WHAT IS NEEDED: Between the line containing "camera: 15 degrees left, 10 degrees up" and the line containing "red boat [700,397,767,477]" lies a run of lines; give that run again exactly, with both of those lines, and nothing else from the entries below.

RECORDS FOR THIS EXERCISE:
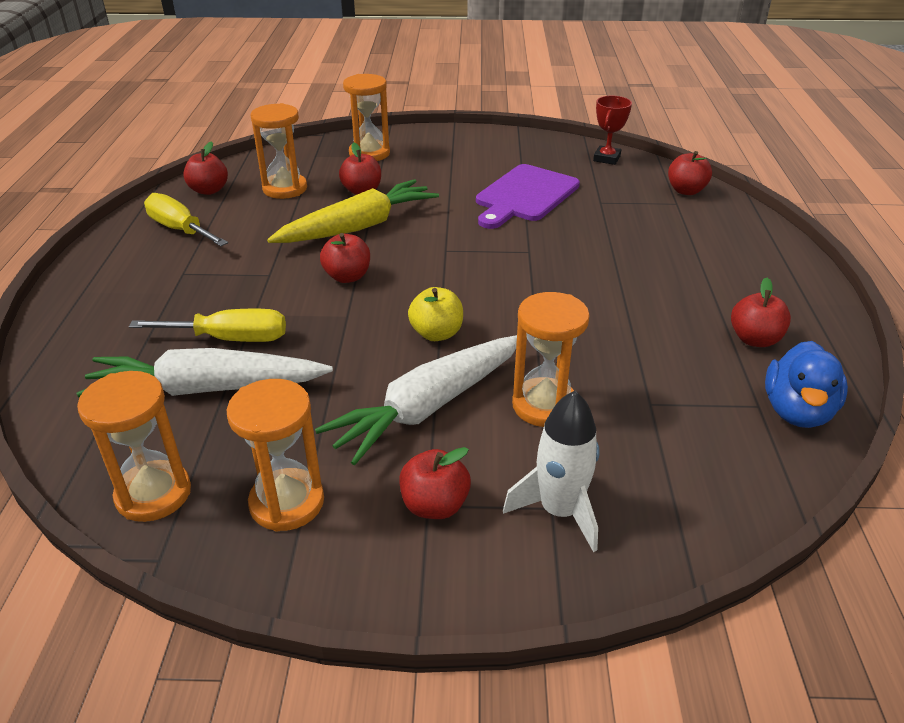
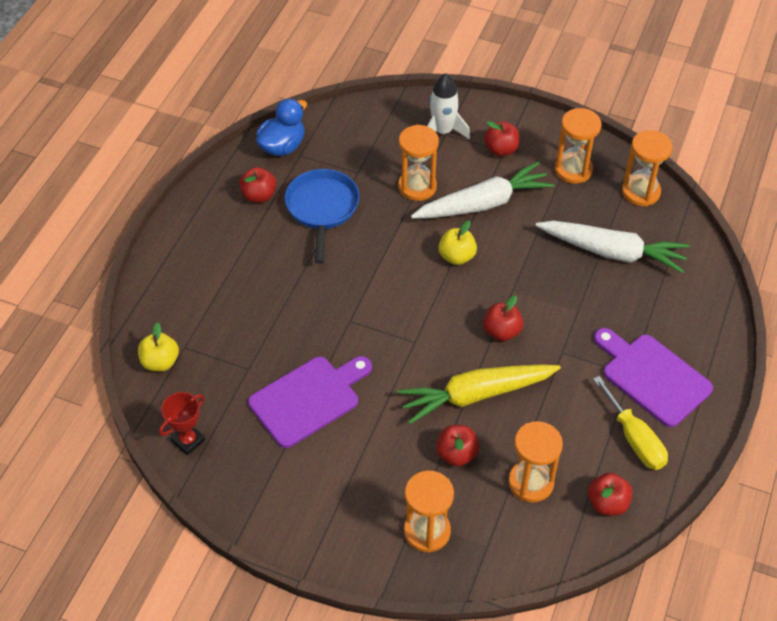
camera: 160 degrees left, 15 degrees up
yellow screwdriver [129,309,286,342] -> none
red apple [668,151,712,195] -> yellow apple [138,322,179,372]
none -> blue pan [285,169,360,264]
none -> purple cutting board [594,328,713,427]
---
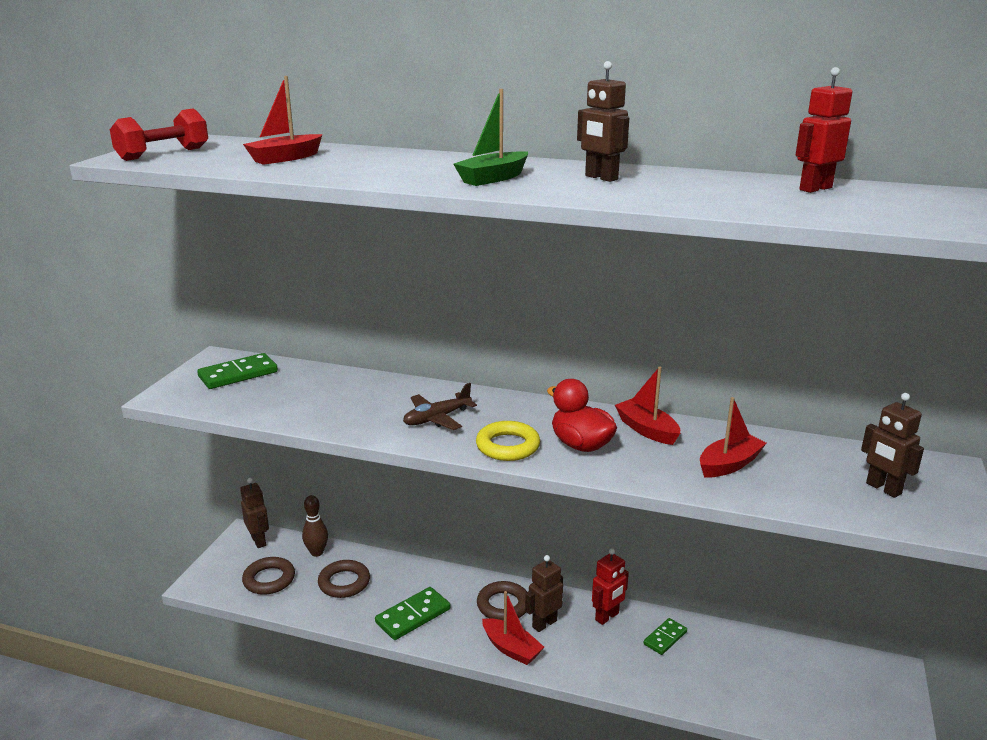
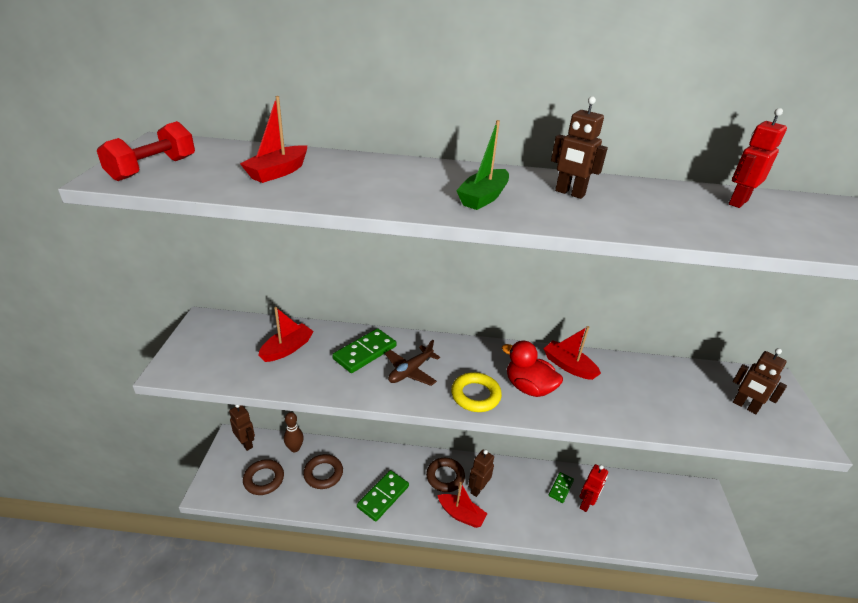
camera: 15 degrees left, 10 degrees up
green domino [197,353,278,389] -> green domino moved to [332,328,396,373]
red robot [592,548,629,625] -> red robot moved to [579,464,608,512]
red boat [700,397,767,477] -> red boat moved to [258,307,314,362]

TASK RESPONSE:
camera: 15 degrees left, 10 degrees up
green domino [197,353,278,389] -> green domino moved to [332,328,396,373]
red robot [592,548,629,625] -> red robot moved to [579,464,608,512]
red boat [700,397,767,477] -> red boat moved to [258,307,314,362]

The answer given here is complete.